:: Exercise details ::
From the entries below, copy exactly the lines from the one that contains "C207: 470uF (plus" through the one that contains "C8: 330nF (DGND, VCC) -> none", both included, and only those.

Stored data:
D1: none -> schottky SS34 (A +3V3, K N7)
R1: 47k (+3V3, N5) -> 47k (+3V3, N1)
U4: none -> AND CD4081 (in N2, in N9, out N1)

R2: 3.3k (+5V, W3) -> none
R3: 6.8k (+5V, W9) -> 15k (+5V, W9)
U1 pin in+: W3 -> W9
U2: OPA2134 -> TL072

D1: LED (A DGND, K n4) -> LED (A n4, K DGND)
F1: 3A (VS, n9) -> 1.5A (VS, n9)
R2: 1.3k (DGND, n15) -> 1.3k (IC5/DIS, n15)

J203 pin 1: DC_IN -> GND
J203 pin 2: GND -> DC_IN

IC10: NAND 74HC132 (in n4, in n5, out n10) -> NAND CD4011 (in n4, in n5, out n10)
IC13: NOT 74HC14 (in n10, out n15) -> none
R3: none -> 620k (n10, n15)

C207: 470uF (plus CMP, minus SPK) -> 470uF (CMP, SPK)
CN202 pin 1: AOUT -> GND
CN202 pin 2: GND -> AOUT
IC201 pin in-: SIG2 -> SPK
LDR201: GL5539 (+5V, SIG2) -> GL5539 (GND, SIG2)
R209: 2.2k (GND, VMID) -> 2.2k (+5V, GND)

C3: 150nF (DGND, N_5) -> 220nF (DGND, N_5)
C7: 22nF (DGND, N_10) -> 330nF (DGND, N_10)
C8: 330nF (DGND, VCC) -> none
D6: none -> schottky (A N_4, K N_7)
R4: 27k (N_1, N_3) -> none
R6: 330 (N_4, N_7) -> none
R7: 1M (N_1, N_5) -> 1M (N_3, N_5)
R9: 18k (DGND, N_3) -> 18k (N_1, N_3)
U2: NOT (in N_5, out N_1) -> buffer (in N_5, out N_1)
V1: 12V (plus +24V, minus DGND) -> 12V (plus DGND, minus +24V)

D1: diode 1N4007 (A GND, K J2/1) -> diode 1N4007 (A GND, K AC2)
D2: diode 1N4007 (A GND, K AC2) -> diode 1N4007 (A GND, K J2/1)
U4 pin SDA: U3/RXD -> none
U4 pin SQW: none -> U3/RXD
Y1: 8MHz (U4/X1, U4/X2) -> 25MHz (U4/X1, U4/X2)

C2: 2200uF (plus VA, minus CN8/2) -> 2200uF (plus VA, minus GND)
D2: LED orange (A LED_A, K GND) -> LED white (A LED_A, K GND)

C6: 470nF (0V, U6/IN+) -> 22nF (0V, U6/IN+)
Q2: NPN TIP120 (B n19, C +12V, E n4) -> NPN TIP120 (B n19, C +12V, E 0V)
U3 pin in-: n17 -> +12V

:: Solution ::
C207: 470uF (plus CMP, minus SPK) -> 470uF (CMP, SPK)
CN202 pin 1: AOUT -> GND
CN202 pin 2: GND -> AOUT
IC201 pin in-: SIG2 -> SPK
LDR201: GL5539 (+5V, SIG2) -> GL5539 (GND, SIG2)
R209: 2.2k (GND, VMID) -> 2.2k (+5V, GND)

C3: 150nF (DGND, N_5) -> 220nF (DGND, N_5)
C7: 22nF (DGND, N_10) -> 330nF (DGND, N_10)
C8: 330nF (DGND, VCC) -> none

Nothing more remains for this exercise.